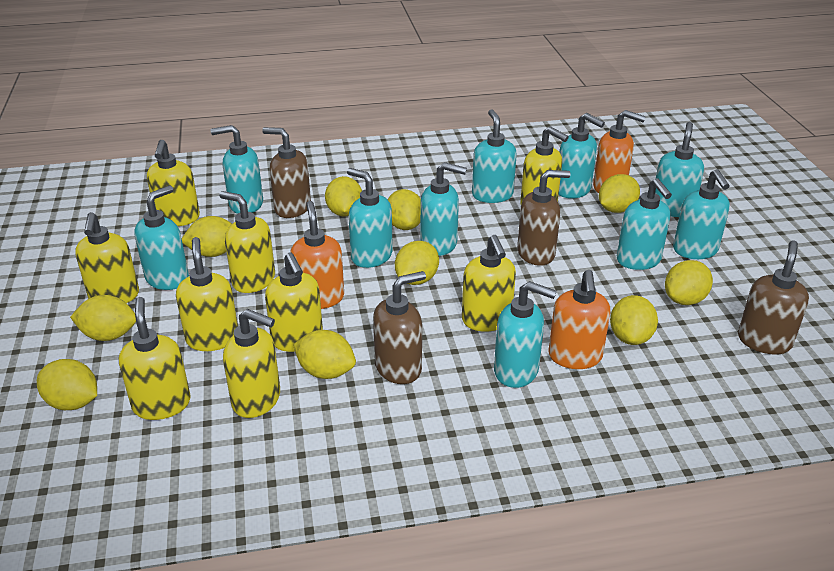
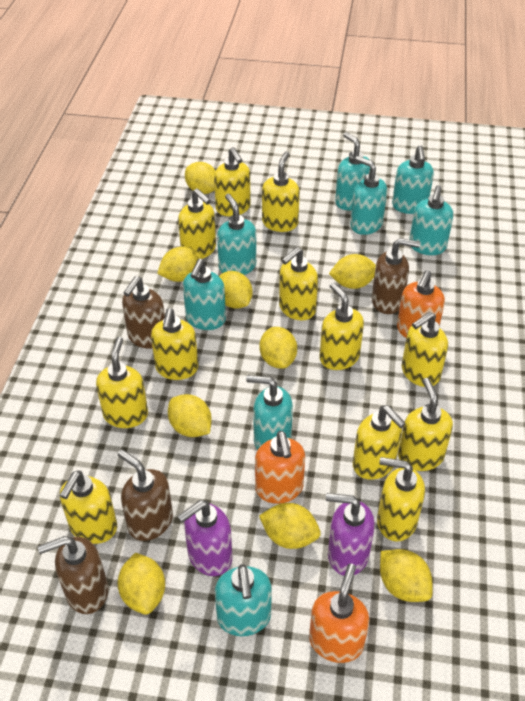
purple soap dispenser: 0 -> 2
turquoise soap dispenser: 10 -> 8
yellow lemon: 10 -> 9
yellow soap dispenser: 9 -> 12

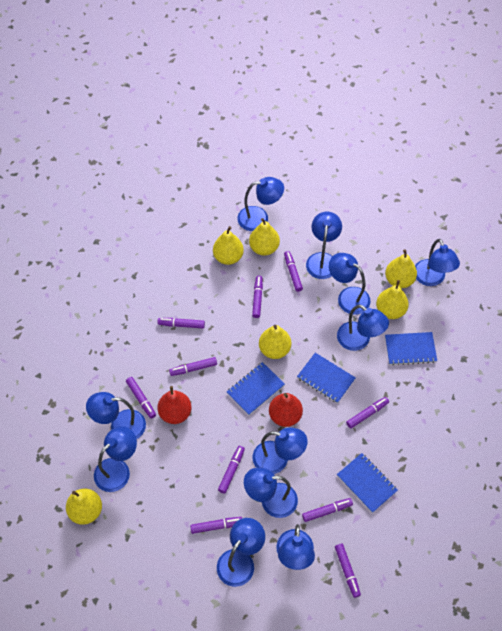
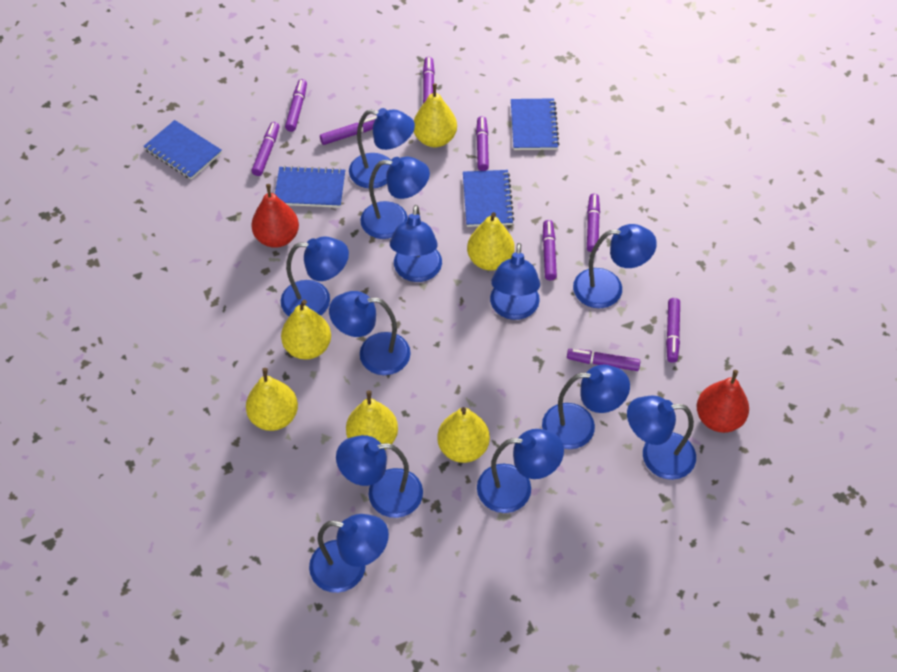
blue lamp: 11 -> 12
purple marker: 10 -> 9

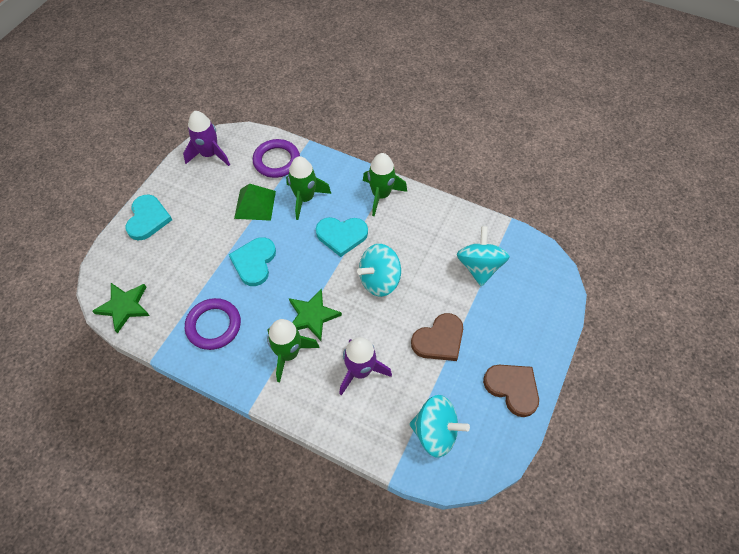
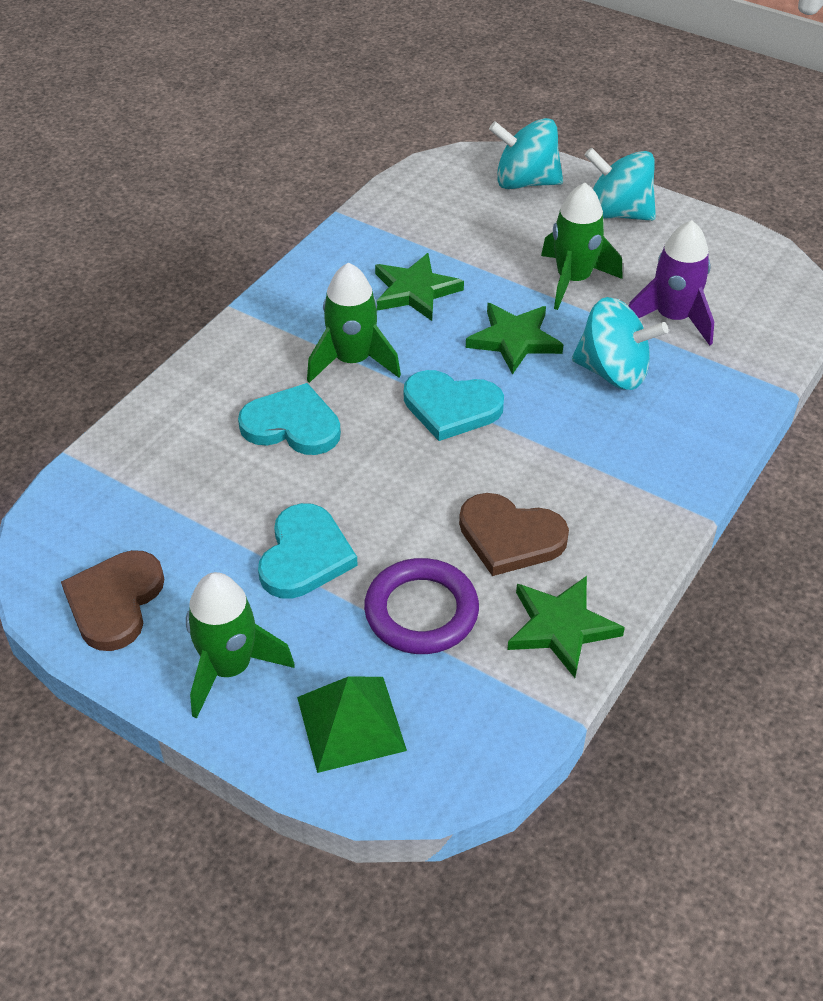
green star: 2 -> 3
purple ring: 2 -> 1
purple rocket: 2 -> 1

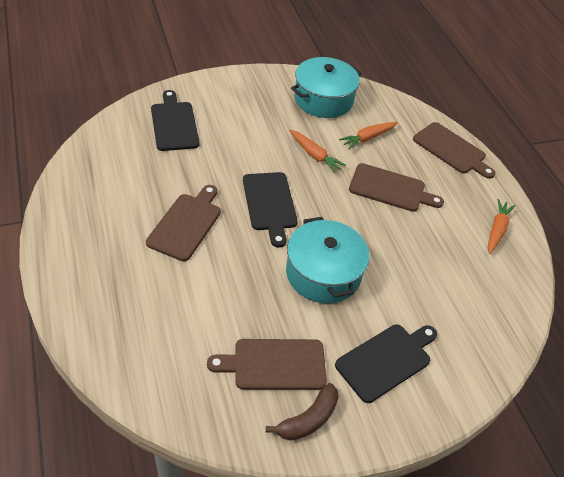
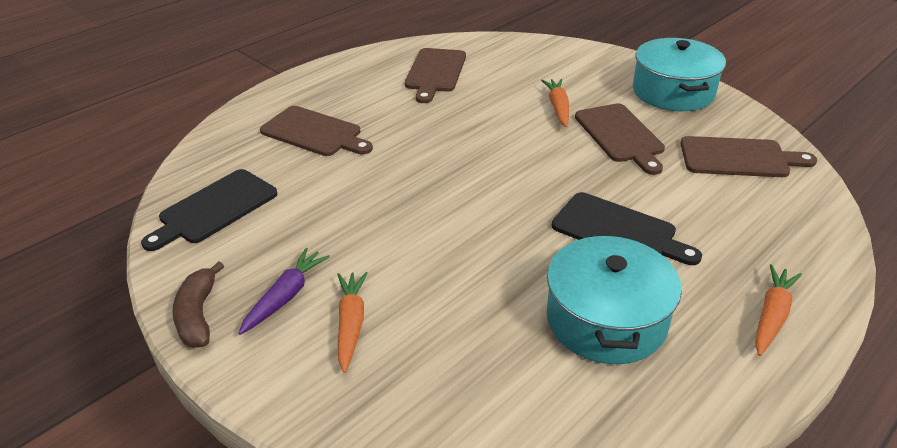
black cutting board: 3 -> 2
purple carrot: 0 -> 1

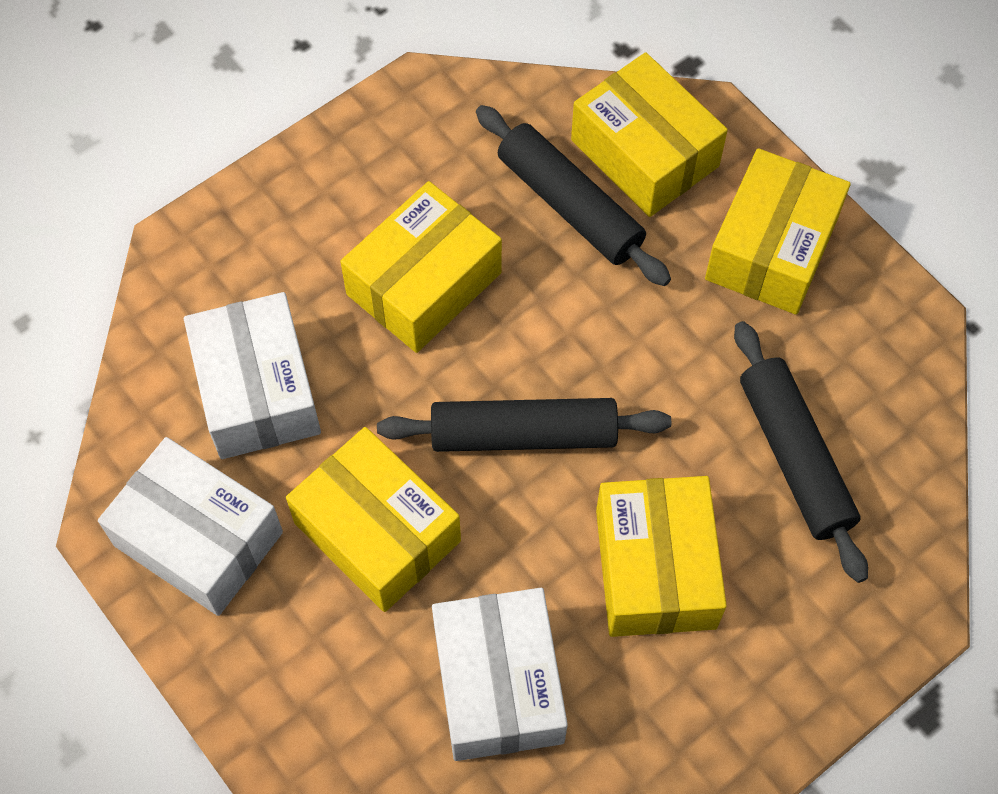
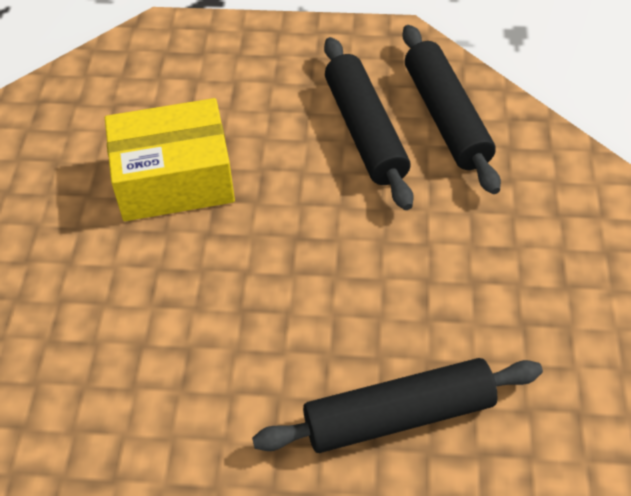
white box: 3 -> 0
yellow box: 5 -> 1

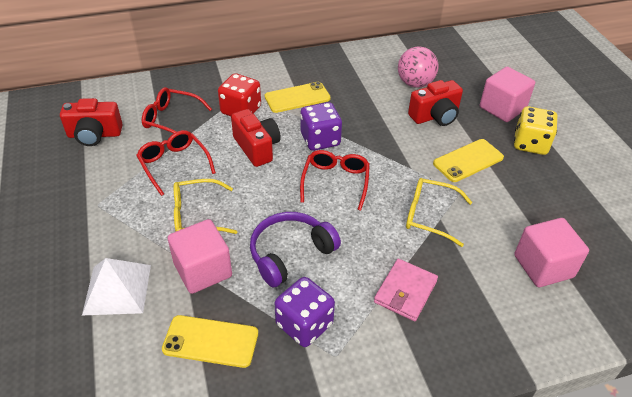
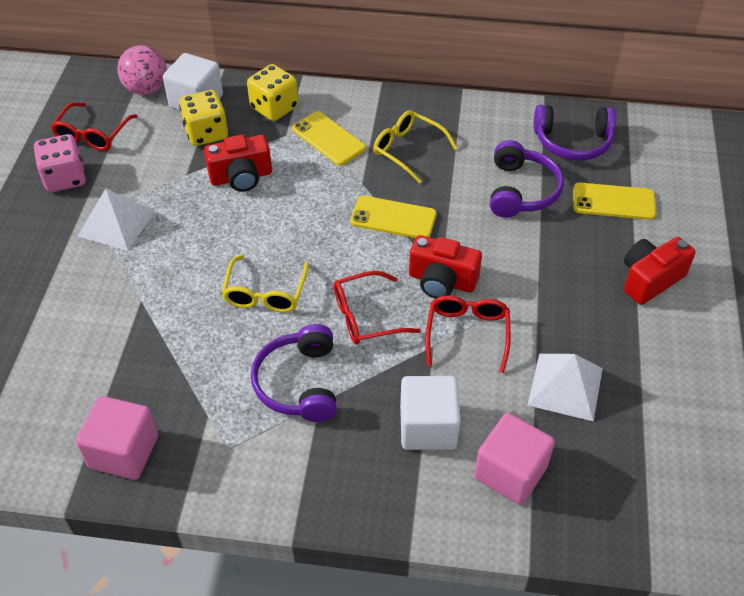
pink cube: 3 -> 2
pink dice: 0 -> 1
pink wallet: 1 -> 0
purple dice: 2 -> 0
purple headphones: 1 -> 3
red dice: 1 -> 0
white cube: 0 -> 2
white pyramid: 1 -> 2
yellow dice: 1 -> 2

........

> Your objective: Look through the data above and report every line in which "purple" appears.

> Written reply:
purple soap dispenser: 0 -> 2
purple marker: 10 -> 9
purple ring: 2 -> 1
purple rocket: 2 -> 1
purple carrot: 0 -> 1
purple dice: 2 -> 0
purple headphones: 1 -> 3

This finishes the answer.